*** Opening of Supplied records ***

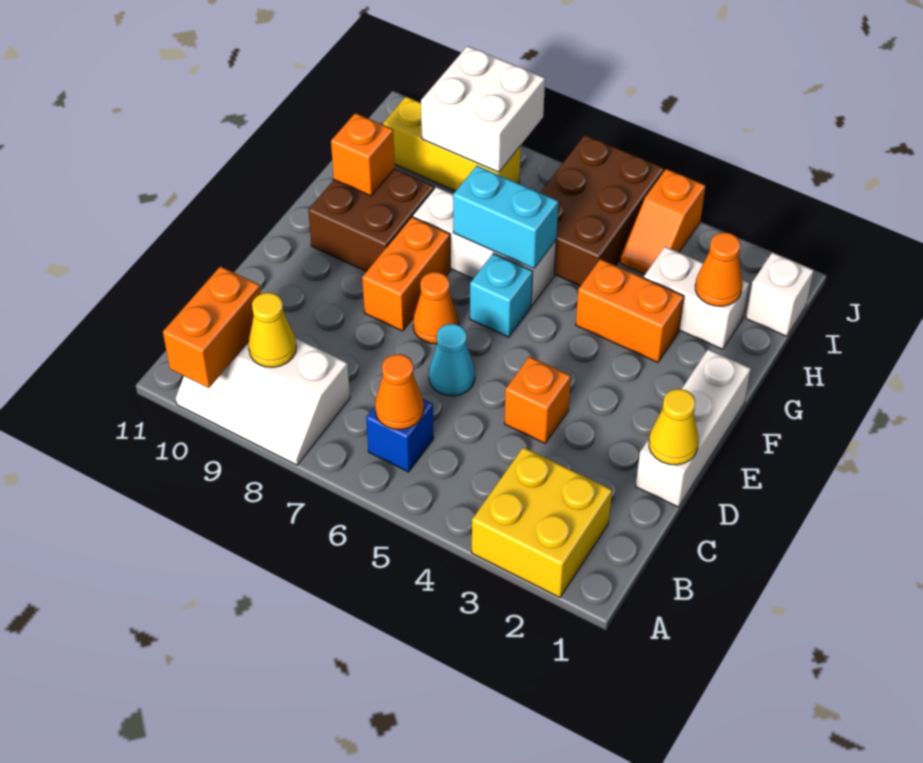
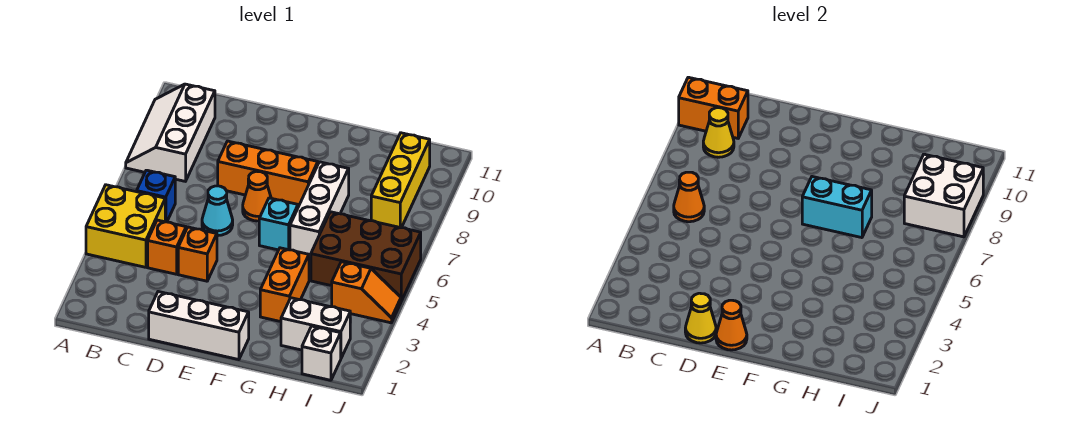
yellow brick A2:B3 level 1 -> yellow brick A4:B5 level 1
orange brick E8:F8 level 1 -> orange brick D8:F8 level 1
brown brick F9:G10 level 1 -> none
cyan brick G6:G7 level 2 -> cyan brick F7:G7 level 2
orange brick G10 level 2 -> orange brick C4 level 1
white brick H2:H3 level 1 -> white brick H2:I2 level 1
orange cone H2 level 2 -> orange cone E1 level 2
orange slope I4:J4 level 1 top J -> orange slope I4:J4 level 1 top I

*** Close of Supplied records ***

◆ Exercise
Leaving the pictures out, reproduce the entries above exactly.

◆ Exercise solution
yellow brick A2:B3 level 1 -> yellow brick A4:B5 level 1
orange brick E8:F8 level 1 -> orange brick D8:F8 level 1
brown brick F9:G10 level 1 -> none
cyan brick G6:G7 level 2 -> cyan brick F7:G7 level 2
orange brick G10 level 2 -> orange brick C4 level 1
white brick H2:H3 level 1 -> white brick H2:I2 level 1
orange cone H2 level 2 -> orange cone E1 level 2
orange slope I4:J4 level 1 top J -> orange slope I4:J4 level 1 top I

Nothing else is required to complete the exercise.